Object change listings:
=== Section Start ===
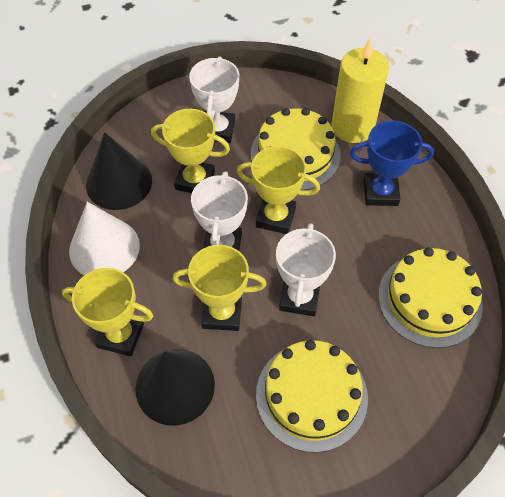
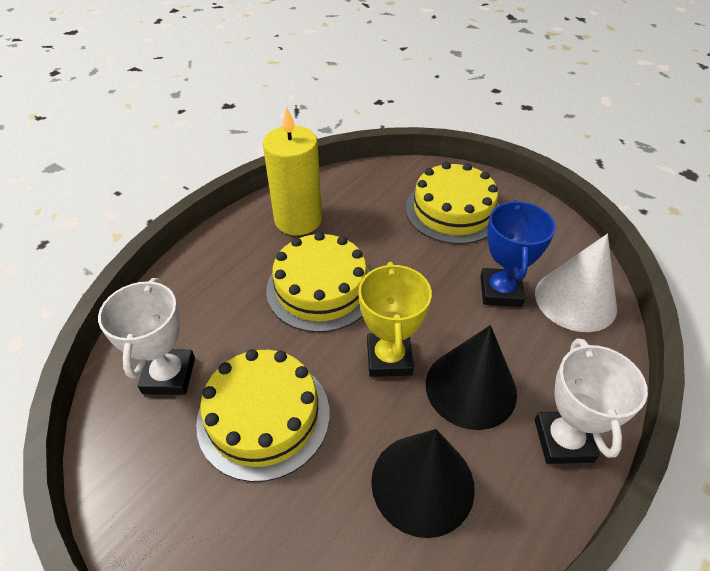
white trophy: 3 -> 2
yellow trophy: 4 -> 1

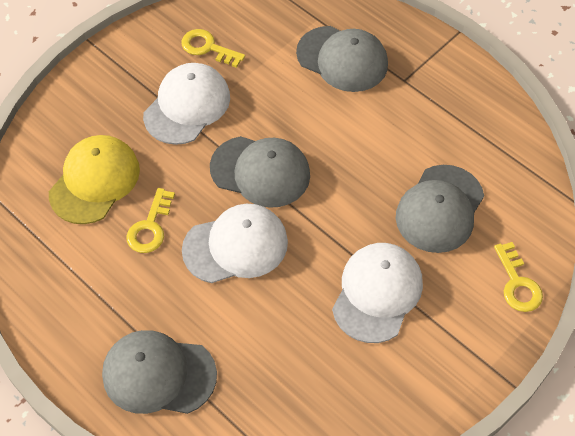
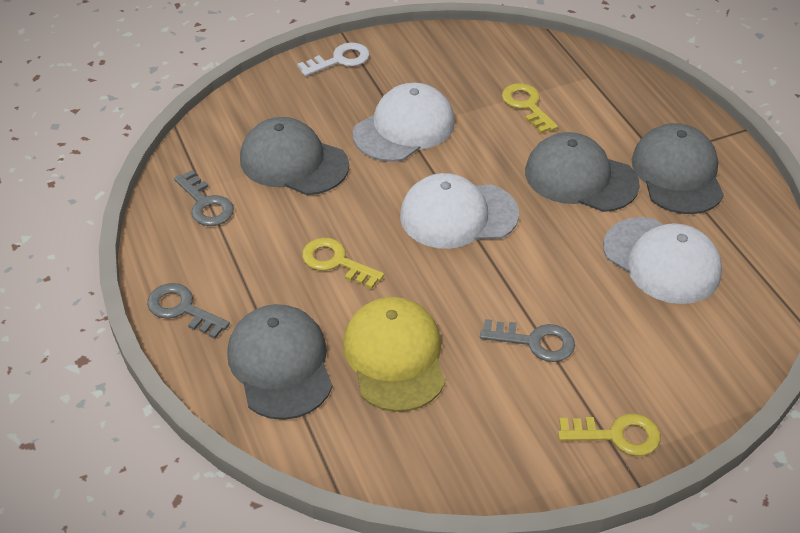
grey key: 0 -> 3
white key: 0 -> 1

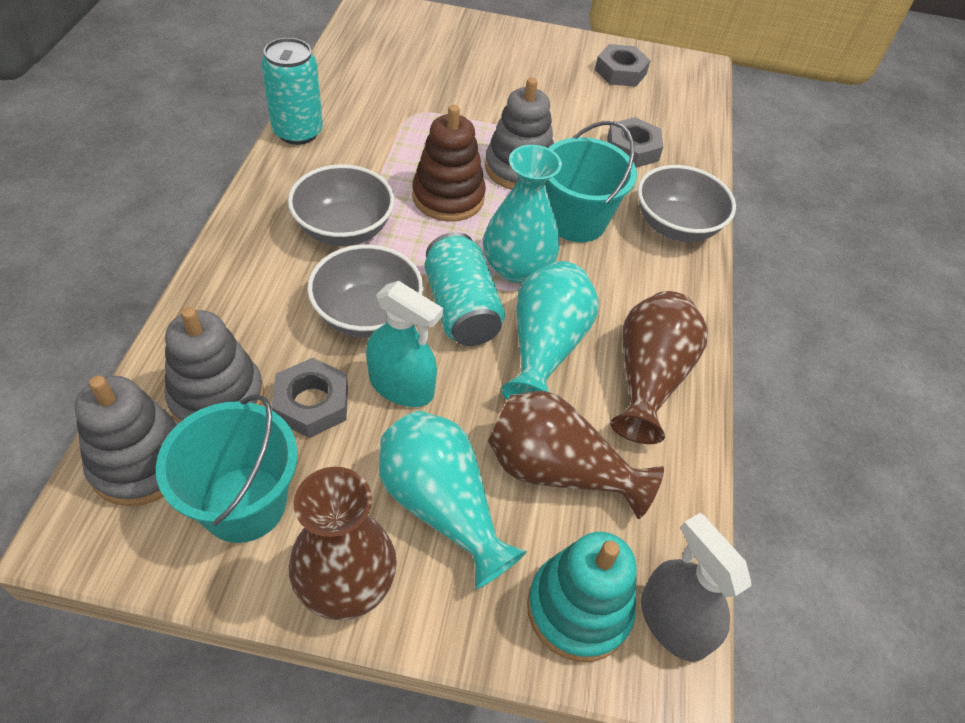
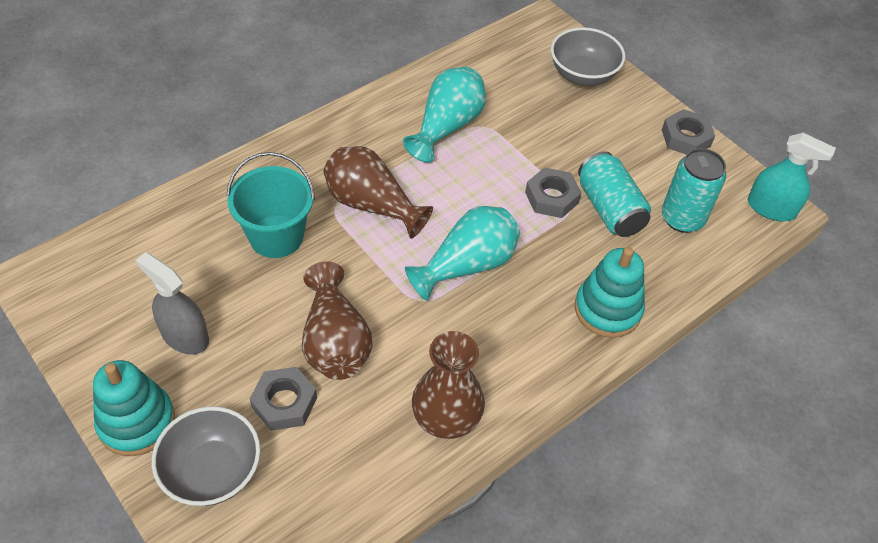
brown stacking toy: 1 -> 0
grey bowl: 3 -> 2
grey stacking toy: 3 -> 0
turquoise bucket: 2 -> 1
turquoise stacking toy: 1 -> 2
turquoise vase: 3 -> 2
=== Section End ===
• **EXERCISE GOAL**
Copy every line of the records above that contains "grey".

• **PROBLEM SOLUTION**
grey key: 0 -> 3
grey bowl: 3 -> 2
grey stacking toy: 3 -> 0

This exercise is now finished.